(Problem requirements):
Print the whole listing again exactly, keeping no pictures in it.

(Data provided):

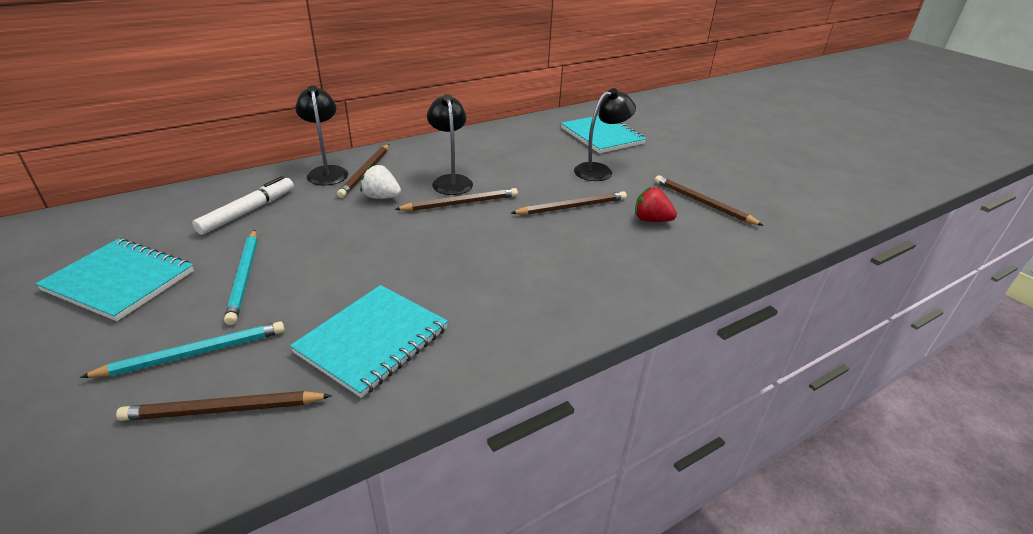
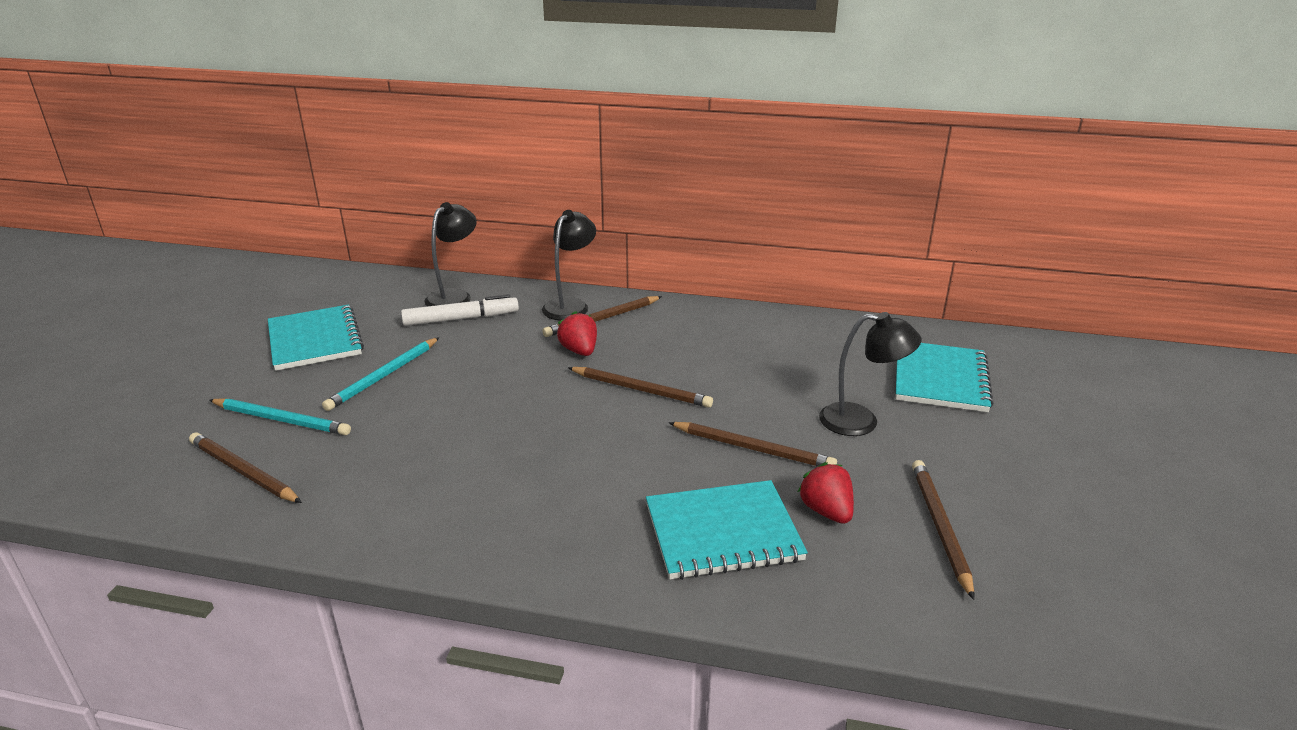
camera: 45 degrees right, 5 degrees down
(372, 340) = (388, 478): turquoise notebook -> turquoise notebook (723, 532)
(381, 197) = (579, 351): white strawberry -> red strawberry
(451, 181) = (668, 361): black lamp -> black lamp (454, 296)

(The answer):
camera: 45 degrees right, 5 degrees down
(372, 340) = (388, 478): turquoise notebook -> turquoise notebook (723, 532)
(381, 197) = (579, 351): white strawberry -> red strawberry
(451, 181) = (668, 361): black lamp -> black lamp (454, 296)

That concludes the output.